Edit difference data
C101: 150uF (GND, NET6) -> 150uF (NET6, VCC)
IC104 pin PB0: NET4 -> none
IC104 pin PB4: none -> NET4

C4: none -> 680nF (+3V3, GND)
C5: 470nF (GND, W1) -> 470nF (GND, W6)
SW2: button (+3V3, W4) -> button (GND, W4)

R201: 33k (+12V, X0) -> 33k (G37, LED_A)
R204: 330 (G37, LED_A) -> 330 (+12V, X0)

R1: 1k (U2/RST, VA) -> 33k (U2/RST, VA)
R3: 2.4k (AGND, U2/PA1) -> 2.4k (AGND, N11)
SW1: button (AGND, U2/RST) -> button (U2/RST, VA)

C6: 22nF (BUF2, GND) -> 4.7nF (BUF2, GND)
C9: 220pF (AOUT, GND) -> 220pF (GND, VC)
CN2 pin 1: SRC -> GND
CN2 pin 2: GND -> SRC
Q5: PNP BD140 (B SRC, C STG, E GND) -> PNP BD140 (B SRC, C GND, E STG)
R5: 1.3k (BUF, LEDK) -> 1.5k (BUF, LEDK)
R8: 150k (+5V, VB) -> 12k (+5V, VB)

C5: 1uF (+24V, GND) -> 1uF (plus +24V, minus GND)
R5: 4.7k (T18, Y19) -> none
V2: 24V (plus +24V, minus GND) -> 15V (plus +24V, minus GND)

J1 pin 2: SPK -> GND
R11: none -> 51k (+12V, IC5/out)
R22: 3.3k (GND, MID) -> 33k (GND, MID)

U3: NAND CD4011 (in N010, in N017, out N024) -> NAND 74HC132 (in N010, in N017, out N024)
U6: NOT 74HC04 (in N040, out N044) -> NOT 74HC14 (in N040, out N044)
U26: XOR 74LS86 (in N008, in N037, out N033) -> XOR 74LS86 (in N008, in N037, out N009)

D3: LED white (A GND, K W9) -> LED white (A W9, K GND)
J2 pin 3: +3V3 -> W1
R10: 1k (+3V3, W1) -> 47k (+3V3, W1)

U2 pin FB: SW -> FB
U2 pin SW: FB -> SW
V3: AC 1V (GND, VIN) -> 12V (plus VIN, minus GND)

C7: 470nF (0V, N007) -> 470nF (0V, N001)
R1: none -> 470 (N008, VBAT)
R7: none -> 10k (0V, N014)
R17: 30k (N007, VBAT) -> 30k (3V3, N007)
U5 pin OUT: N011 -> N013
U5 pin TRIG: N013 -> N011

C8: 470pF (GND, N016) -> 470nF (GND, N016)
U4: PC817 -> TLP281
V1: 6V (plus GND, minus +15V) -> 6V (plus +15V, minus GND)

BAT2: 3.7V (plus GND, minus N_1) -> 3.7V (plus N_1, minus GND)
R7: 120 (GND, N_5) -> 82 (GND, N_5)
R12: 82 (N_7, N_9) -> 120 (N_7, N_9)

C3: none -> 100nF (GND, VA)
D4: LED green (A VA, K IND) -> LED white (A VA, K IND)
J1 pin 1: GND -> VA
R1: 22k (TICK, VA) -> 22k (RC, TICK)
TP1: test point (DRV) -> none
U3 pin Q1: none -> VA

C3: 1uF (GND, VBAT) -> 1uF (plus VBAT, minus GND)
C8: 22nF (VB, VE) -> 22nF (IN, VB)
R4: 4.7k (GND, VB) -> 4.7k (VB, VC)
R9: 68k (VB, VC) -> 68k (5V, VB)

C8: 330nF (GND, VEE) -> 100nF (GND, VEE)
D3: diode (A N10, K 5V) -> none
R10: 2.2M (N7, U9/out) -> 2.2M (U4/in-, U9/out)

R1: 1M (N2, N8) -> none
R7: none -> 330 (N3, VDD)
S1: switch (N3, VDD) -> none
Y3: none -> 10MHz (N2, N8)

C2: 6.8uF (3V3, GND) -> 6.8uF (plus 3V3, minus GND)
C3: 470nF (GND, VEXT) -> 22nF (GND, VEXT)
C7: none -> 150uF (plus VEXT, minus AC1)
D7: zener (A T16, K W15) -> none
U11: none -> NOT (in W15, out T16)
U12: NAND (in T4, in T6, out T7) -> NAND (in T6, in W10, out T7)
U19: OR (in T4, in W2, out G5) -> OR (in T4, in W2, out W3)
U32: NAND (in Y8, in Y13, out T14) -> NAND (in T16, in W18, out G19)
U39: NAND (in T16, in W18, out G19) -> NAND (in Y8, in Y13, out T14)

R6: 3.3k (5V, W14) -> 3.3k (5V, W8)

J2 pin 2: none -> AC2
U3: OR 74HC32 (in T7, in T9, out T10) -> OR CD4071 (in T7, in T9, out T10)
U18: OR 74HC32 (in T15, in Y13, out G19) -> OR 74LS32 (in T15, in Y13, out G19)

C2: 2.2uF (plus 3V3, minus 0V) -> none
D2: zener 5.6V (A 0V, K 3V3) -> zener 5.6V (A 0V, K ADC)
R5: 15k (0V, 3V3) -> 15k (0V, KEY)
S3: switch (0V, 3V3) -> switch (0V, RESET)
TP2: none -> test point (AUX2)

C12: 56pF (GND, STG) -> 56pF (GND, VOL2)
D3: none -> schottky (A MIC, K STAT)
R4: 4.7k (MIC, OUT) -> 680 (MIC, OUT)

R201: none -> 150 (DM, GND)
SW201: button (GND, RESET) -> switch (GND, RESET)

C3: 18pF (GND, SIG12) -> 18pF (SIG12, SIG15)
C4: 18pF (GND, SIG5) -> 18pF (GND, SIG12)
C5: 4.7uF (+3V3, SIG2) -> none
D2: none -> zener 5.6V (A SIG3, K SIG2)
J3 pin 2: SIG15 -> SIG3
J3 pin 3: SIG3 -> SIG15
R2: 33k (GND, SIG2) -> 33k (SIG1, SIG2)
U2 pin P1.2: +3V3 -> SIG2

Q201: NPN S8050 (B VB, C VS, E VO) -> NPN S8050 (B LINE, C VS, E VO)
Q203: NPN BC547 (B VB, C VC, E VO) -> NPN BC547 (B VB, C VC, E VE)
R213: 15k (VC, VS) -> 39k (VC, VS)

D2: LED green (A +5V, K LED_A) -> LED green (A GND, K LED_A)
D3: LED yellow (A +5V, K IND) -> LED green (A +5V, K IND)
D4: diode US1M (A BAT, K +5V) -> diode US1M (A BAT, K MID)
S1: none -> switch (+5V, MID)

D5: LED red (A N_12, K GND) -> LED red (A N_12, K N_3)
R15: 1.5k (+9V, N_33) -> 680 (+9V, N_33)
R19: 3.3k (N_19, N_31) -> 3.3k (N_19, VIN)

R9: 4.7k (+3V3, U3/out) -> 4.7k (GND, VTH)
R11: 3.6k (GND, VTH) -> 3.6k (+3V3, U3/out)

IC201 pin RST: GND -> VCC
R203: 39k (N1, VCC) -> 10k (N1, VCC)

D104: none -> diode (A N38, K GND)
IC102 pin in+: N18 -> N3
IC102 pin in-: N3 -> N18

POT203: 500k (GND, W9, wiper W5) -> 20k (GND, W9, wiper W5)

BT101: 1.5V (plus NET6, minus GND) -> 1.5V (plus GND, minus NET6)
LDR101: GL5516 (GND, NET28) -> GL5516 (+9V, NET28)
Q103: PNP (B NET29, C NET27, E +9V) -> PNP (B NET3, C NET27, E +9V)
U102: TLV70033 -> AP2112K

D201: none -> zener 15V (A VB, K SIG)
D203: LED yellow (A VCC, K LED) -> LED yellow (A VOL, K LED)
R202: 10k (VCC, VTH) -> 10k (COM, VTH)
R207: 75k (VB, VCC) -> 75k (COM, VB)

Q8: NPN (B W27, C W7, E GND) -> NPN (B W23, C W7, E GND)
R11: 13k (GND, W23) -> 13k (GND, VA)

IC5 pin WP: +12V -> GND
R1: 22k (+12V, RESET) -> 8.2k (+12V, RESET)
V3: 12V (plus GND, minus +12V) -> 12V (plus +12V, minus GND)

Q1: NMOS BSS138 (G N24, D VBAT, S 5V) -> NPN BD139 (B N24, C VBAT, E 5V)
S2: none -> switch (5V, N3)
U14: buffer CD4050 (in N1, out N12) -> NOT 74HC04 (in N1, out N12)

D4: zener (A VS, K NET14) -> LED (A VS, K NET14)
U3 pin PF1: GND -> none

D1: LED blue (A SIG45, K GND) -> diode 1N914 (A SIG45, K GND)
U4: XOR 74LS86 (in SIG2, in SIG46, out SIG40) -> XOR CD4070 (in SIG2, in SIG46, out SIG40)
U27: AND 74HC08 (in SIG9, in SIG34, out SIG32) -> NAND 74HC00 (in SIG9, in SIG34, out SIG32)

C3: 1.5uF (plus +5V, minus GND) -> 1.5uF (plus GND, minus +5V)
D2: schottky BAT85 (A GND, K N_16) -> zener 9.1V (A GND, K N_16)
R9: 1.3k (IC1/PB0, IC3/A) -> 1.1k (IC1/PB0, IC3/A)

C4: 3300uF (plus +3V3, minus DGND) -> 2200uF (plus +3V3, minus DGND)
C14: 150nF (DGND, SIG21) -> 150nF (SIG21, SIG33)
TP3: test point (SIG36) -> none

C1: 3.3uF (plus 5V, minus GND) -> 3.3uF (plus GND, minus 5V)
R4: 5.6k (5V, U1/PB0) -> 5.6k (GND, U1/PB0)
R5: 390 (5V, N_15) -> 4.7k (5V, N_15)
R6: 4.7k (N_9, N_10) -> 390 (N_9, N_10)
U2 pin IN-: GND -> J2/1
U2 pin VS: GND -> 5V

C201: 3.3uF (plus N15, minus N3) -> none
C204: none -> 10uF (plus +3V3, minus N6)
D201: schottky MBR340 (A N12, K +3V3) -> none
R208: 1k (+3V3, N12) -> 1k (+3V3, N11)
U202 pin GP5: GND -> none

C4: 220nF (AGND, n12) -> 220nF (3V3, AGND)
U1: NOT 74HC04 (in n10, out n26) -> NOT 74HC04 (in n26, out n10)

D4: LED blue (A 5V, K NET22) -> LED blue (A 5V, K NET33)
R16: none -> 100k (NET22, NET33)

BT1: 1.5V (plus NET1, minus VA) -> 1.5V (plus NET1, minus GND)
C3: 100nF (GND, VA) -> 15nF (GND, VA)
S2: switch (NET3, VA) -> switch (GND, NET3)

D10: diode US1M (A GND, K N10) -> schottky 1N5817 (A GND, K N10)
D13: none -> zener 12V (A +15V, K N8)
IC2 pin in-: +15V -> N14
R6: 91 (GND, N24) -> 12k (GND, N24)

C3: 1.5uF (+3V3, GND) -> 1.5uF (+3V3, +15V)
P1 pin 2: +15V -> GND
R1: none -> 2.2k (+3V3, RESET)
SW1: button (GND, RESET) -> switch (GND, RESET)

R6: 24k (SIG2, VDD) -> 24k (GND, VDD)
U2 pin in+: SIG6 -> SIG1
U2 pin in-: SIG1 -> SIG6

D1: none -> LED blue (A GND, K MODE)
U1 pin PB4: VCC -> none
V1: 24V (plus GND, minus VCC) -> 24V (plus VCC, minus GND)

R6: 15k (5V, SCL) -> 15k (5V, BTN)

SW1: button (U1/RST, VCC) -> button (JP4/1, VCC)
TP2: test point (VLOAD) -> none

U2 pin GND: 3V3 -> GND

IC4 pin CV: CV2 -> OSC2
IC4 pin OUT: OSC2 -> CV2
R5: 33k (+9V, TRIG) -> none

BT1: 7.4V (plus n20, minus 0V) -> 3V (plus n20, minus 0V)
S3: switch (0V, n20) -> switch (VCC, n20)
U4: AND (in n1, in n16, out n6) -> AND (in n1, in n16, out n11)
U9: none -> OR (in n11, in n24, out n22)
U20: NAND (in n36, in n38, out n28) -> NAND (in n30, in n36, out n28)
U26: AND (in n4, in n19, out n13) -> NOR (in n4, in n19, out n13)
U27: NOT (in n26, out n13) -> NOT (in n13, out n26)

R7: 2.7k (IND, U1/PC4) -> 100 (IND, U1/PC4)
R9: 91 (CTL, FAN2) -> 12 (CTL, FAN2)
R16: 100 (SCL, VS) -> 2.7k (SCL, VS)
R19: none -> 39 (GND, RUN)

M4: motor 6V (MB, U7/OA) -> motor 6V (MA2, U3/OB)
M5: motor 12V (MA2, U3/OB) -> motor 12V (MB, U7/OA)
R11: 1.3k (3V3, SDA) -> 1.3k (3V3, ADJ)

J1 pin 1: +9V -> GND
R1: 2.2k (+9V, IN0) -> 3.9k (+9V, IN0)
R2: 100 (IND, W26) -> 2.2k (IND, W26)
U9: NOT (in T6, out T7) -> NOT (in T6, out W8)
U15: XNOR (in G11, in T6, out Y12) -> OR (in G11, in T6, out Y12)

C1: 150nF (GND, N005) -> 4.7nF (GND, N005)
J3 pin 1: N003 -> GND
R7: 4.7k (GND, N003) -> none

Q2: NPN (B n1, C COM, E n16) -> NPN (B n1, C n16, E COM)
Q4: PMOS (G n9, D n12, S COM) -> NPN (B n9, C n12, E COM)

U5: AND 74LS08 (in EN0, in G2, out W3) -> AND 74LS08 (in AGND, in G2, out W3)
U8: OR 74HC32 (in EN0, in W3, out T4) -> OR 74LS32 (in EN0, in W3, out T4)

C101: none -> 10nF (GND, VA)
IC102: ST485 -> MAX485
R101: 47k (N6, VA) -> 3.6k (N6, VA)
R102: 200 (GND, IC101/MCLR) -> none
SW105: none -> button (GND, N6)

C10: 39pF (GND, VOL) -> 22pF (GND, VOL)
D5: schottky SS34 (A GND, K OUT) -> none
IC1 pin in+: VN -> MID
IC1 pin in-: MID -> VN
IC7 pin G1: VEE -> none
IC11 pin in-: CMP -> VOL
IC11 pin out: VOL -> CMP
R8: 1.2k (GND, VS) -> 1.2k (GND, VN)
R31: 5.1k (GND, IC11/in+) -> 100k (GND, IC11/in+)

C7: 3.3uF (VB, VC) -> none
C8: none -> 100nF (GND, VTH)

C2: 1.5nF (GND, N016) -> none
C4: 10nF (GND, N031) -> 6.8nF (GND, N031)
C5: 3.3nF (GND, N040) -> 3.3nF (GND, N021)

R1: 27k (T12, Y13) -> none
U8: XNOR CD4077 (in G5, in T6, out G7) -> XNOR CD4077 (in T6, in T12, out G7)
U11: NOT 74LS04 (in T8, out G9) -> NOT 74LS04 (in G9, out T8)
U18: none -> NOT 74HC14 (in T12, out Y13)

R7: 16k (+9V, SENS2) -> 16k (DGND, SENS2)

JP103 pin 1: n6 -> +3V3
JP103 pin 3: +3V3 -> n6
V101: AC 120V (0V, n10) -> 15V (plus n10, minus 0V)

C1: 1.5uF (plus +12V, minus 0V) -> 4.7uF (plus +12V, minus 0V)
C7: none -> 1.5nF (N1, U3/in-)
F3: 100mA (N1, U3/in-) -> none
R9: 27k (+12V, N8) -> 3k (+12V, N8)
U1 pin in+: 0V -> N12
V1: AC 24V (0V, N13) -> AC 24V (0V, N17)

**Your instructions**. Up to and including the line that contains "CN2 pin 2: GND -> SRC", output the records above exactly, beginning with their first line.

**Written answer**.
C101: 150uF (GND, NET6) -> 150uF (NET6, VCC)
IC104 pin PB0: NET4 -> none
IC104 pin PB4: none -> NET4

C4: none -> 680nF (+3V3, GND)
C5: 470nF (GND, W1) -> 470nF (GND, W6)
SW2: button (+3V3, W4) -> button (GND, W4)

R201: 33k (+12V, X0) -> 33k (G37, LED_A)
R204: 330 (G37, LED_A) -> 330 (+12V, X0)

R1: 1k (U2/RST, VA) -> 33k (U2/RST, VA)
R3: 2.4k (AGND, U2/PA1) -> 2.4k (AGND, N11)
SW1: button (AGND, U2/RST) -> button (U2/RST, VA)

C6: 22nF (BUF2, GND) -> 4.7nF (BUF2, GND)
C9: 220pF (AOUT, GND) -> 220pF (GND, VC)
CN2 pin 1: SRC -> GND
CN2 pin 2: GND -> SRC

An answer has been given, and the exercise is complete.